## WORK REQUIRED:
Look for the word "green" in the entries and copy every line where it shows up.

** AVAILABLE RECORDS follows **

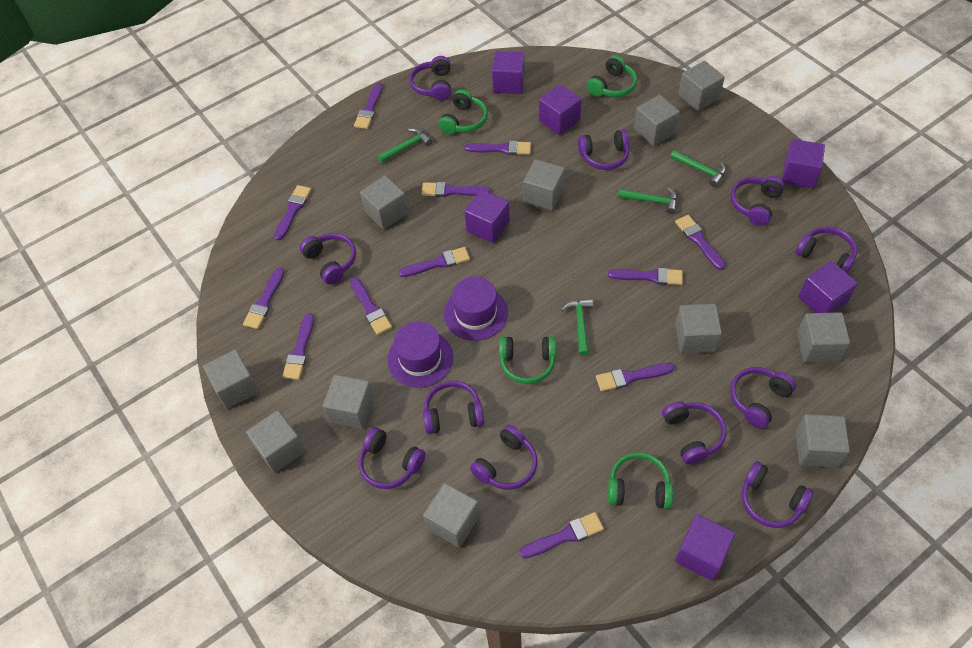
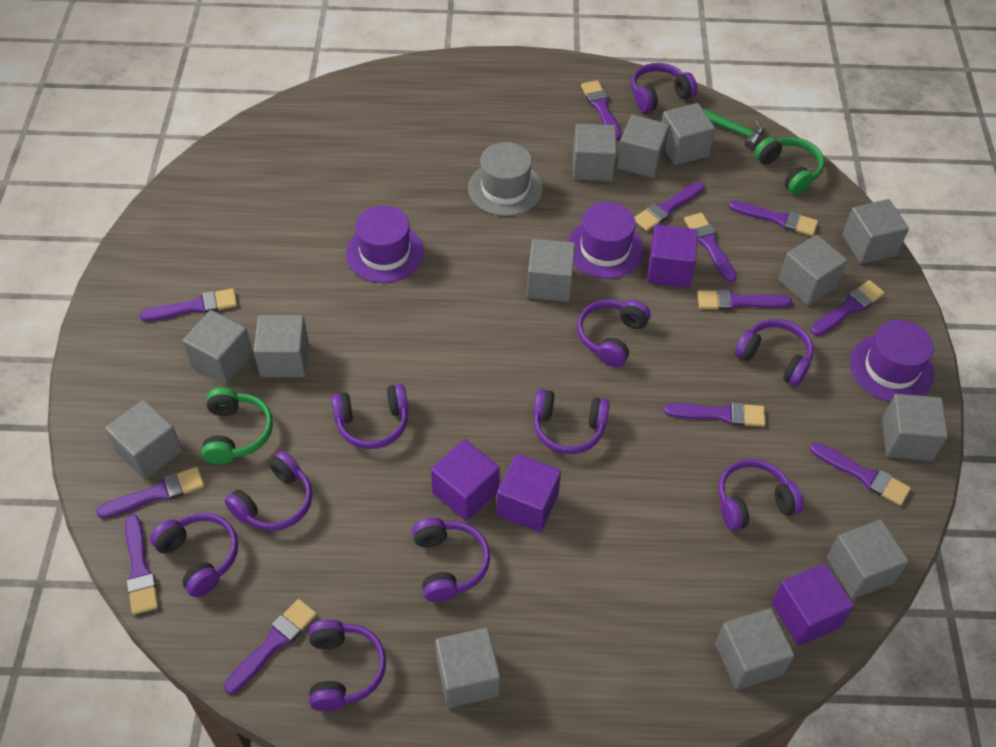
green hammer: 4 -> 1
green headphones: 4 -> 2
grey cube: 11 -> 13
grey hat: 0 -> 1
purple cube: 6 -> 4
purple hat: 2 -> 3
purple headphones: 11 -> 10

** End of AVAILABLE RECORDS **

## REPLY TO THE EXERCISE:
green hammer: 4 -> 1
green headphones: 4 -> 2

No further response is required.